BRIEF>
Restate the data word for word. Leave the pictures out.

INFORMATION PROVIDED>
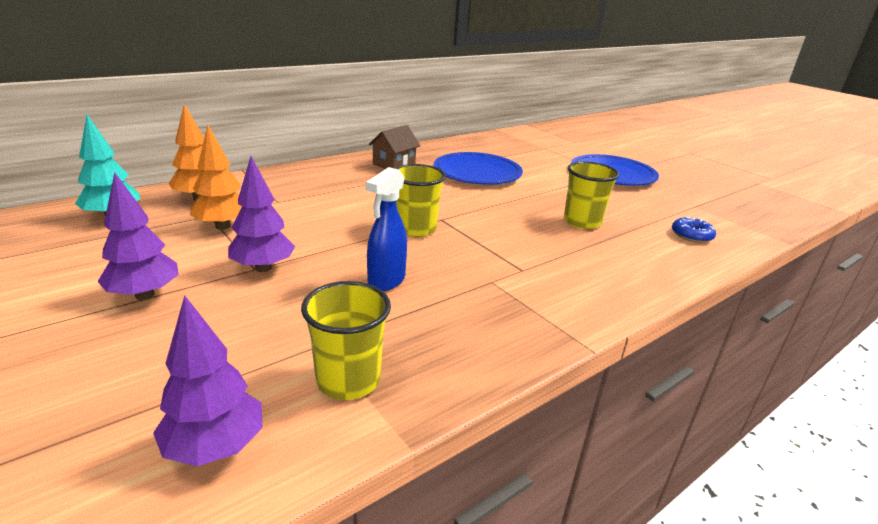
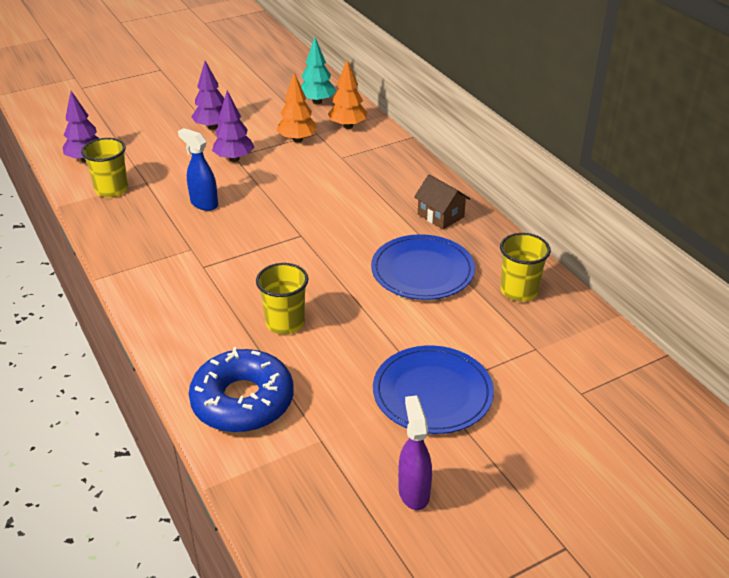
camera: 100 degrees right, 10 degrees up
(415, 229) = (282, 220): yellow cup -> yellow cup (519, 291)
(691, 235) = (242, 401): blue donut -> blue donut, size x2.24
(701, 181) = (413, 492): none -> purple spray bottle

SOLVED EXERCISE>
camera: 100 degrees right, 10 degrees up
(415, 229) = (282, 220): yellow cup -> yellow cup (519, 291)
(691, 235) = (242, 401): blue donut -> blue donut, size x2.24
(701, 181) = (413, 492): none -> purple spray bottle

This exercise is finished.